• What the task asks:
Only the lines from the one containing "S3: switch (GND, SIG6) -> button (GND, SIG6)" through the one containing "U2 pin out: N17 -> N18" should be printed, exactly as they appear below, with both ends included.
══ Listed entries
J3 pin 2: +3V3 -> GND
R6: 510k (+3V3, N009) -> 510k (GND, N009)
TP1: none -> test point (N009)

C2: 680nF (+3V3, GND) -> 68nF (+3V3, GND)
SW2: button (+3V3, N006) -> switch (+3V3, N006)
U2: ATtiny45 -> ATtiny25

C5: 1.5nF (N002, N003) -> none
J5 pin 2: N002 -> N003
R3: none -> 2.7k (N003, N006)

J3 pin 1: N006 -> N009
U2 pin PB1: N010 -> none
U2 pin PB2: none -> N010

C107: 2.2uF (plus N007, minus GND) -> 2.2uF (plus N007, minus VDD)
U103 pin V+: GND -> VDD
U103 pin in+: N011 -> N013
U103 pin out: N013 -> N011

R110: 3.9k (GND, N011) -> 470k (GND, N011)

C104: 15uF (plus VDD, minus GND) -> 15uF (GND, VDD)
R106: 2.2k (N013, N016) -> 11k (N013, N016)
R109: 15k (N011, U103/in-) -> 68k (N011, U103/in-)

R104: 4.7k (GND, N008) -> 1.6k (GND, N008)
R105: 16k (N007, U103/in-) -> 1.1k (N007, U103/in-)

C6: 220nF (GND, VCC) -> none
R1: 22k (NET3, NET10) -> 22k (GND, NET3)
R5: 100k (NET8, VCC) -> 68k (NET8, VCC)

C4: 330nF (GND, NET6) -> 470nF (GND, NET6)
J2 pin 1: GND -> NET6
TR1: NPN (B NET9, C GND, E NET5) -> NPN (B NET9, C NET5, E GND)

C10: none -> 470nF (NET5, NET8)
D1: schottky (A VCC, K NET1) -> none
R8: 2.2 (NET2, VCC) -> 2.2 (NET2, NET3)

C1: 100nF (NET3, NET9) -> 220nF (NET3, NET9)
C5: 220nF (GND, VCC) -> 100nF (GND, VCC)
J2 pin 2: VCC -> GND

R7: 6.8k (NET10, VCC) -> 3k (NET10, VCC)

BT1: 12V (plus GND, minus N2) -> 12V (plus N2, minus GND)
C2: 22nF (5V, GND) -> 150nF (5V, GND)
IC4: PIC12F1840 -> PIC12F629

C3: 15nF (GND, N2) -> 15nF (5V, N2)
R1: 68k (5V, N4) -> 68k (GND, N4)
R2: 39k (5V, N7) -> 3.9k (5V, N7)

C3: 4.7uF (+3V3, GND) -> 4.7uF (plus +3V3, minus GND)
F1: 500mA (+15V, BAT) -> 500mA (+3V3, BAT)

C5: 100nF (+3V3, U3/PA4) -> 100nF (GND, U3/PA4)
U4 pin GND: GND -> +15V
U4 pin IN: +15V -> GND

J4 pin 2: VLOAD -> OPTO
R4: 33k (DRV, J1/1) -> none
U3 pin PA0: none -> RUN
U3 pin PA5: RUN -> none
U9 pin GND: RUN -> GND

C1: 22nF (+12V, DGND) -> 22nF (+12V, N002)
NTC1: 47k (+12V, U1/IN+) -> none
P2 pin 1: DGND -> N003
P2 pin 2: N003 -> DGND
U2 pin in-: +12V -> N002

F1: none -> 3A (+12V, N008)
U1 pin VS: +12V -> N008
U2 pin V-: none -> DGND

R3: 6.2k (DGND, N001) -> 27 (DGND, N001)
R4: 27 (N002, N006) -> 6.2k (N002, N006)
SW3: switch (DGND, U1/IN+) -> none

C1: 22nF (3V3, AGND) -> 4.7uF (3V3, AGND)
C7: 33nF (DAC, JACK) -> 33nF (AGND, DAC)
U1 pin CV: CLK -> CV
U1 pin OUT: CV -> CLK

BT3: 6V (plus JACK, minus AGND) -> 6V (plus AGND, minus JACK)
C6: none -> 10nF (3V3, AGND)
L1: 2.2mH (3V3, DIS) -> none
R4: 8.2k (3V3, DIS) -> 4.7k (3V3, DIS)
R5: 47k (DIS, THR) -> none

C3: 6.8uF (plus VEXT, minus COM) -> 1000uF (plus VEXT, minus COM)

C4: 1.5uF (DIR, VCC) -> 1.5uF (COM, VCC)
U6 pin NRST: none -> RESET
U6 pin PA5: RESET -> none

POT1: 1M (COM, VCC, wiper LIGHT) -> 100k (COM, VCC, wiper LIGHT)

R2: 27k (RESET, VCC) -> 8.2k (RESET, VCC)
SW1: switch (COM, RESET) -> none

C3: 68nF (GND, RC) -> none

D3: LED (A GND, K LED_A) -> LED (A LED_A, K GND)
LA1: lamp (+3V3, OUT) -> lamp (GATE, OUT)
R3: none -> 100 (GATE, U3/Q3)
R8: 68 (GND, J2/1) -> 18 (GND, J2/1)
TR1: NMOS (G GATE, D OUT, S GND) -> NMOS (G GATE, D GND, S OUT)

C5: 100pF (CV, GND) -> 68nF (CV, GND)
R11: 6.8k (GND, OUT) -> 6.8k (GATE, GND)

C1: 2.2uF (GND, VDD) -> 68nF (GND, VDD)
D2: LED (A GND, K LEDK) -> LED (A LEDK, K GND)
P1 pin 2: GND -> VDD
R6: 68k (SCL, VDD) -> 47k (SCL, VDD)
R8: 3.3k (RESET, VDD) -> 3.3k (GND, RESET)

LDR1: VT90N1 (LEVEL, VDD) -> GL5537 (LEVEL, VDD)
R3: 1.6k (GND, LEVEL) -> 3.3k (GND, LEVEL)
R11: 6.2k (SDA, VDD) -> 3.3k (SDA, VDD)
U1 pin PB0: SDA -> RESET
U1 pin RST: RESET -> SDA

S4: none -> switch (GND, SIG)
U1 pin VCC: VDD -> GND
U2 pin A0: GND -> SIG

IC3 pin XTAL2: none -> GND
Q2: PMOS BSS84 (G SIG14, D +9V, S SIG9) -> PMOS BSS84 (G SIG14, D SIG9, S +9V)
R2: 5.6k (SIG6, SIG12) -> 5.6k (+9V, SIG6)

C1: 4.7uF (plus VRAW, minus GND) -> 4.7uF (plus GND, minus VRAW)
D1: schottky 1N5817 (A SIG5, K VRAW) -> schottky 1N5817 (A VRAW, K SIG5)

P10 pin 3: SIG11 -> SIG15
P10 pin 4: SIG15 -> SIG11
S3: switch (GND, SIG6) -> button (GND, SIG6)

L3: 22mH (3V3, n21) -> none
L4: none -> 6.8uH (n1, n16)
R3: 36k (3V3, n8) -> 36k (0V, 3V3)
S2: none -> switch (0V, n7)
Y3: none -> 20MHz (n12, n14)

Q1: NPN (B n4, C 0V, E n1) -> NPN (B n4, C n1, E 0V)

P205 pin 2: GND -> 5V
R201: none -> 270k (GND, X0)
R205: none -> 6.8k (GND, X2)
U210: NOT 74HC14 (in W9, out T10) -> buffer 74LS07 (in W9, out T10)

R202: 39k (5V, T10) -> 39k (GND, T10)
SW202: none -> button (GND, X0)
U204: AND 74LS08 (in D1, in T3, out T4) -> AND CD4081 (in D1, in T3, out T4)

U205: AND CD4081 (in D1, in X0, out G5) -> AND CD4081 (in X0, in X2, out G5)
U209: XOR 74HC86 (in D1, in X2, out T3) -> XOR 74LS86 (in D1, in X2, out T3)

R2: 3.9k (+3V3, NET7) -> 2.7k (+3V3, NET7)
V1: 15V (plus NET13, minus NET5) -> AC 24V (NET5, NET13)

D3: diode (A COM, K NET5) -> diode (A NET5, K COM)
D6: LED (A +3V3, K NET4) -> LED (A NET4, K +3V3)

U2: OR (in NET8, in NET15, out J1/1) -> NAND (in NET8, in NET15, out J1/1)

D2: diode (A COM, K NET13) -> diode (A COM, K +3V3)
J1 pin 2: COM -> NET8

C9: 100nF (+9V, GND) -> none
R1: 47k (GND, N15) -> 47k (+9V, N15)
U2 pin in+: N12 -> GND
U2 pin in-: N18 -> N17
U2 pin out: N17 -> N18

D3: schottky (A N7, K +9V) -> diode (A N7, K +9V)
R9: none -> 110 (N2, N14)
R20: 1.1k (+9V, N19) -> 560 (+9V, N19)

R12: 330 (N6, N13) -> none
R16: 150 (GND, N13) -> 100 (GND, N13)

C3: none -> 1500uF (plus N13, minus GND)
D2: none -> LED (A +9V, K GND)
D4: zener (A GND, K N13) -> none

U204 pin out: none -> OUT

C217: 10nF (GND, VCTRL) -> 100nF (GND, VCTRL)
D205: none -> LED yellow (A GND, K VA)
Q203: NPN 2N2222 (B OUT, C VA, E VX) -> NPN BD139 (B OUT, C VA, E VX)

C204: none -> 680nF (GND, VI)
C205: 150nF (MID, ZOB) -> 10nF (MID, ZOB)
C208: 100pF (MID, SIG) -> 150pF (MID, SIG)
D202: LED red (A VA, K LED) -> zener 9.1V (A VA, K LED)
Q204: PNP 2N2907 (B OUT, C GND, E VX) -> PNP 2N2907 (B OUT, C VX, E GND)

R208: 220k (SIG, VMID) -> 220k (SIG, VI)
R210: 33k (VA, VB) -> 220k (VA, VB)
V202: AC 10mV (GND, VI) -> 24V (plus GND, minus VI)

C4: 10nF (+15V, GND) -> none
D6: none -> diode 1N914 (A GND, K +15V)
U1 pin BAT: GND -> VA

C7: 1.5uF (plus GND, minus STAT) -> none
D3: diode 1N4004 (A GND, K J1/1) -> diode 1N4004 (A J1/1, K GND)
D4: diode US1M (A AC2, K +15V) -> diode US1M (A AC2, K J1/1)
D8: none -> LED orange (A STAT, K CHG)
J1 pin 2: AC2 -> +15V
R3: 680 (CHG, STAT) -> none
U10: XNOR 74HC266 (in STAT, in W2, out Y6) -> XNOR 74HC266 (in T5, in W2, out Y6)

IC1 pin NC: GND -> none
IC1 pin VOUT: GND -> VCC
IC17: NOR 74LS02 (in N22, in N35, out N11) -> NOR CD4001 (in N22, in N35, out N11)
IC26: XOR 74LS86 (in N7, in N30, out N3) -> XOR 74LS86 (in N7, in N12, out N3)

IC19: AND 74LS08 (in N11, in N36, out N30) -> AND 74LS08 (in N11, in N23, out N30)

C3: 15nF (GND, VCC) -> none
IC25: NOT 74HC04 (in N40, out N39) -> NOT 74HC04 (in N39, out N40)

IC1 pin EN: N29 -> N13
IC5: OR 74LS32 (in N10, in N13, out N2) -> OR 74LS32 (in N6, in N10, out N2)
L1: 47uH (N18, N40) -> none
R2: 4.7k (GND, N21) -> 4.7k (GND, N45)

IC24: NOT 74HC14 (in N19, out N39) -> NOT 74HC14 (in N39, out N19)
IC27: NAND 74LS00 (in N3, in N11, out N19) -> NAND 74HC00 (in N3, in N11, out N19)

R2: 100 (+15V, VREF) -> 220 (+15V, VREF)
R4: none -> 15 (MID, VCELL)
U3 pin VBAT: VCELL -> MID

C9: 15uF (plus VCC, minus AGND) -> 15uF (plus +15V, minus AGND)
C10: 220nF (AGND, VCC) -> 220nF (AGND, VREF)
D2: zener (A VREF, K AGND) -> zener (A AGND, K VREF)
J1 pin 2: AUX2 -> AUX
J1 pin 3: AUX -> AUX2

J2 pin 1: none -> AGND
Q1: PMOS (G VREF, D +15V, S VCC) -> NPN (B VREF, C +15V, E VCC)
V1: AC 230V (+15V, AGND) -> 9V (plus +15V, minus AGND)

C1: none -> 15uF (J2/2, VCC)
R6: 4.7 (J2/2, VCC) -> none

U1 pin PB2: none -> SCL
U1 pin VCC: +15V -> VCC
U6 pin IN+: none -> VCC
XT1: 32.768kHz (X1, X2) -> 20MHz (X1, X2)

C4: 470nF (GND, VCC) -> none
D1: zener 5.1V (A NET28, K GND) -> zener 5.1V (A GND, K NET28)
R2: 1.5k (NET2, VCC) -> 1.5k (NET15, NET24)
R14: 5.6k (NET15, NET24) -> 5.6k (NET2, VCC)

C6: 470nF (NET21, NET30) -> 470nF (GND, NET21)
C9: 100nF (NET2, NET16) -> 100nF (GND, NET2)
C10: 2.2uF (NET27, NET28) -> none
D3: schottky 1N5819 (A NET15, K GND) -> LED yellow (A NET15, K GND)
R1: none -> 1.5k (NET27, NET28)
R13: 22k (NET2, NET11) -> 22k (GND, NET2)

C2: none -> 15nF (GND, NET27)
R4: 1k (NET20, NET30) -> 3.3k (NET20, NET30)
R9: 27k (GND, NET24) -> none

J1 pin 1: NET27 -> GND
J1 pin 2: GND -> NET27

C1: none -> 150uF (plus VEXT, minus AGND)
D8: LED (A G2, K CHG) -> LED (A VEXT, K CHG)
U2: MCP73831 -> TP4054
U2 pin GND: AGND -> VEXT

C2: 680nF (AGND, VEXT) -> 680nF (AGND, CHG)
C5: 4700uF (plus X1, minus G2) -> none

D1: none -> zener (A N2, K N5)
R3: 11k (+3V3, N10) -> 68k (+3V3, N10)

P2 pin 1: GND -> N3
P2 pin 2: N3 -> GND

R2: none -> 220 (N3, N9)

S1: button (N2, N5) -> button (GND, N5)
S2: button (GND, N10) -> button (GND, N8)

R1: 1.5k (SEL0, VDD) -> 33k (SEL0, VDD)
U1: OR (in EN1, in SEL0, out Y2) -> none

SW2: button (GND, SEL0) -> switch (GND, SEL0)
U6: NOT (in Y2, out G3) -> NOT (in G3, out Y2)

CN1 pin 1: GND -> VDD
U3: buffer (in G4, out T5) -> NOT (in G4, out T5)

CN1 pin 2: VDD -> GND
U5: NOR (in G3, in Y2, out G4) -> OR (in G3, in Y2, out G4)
════
• Written solution:
S3: switch (GND, SIG6) -> button (GND, SIG6)

L3: 22mH (3V3, n21) -> none
L4: none -> 6.8uH (n1, n16)
R3: 36k (3V3, n8) -> 36k (0V, 3V3)
S2: none -> switch (0V, n7)
Y3: none -> 20MHz (n12, n14)

Q1: NPN (B n4, C 0V, E n1) -> NPN (B n4, C n1, E 0V)

P205 pin 2: GND -> 5V
R201: none -> 270k (GND, X0)
R205: none -> 6.8k (GND, X2)
U210: NOT 74HC14 (in W9, out T10) -> buffer 74LS07 (in W9, out T10)

R202: 39k (5V, T10) -> 39k (GND, T10)
SW202: none -> button (GND, X0)
U204: AND 74LS08 (in D1, in T3, out T4) -> AND CD4081 (in D1, in T3, out T4)

U205: AND CD4081 (in D1, in X0, out G5) -> AND CD4081 (in X0, in X2, out G5)
U209: XOR 74HC86 (in D1, in X2, out T3) -> XOR 74LS86 (in D1, in X2, out T3)

R2: 3.9k (+3V3, NET7) -> 2.7k (+3V3, NET7)
V1: 15V (plus NET13, minus NET5) -> AC 24V (NET5, NET13)

D3: diode (A COM, K NET5) -> diode (A NET5, K COM)
D6: LED (A +3V3, K NET4) -> LED (A NET4, K +3V3)

U2: OR (in NET8, in NET15, out J1/1) -> NAND (in NET8, in NET15, out J1/1)

D2: diode (A COM, K NET13) -> diode (A COM, K +3V3)
J1 pin 2: COM -> NET8

C9: 100nF (+9V, GND) -> none
R1: 47k (GND, N15) -> 47k (+9V, N15)
U2 pin in+: N12 -> GND
U2 pin in-: N18 -> N17
U2 pin out: N17 -> N18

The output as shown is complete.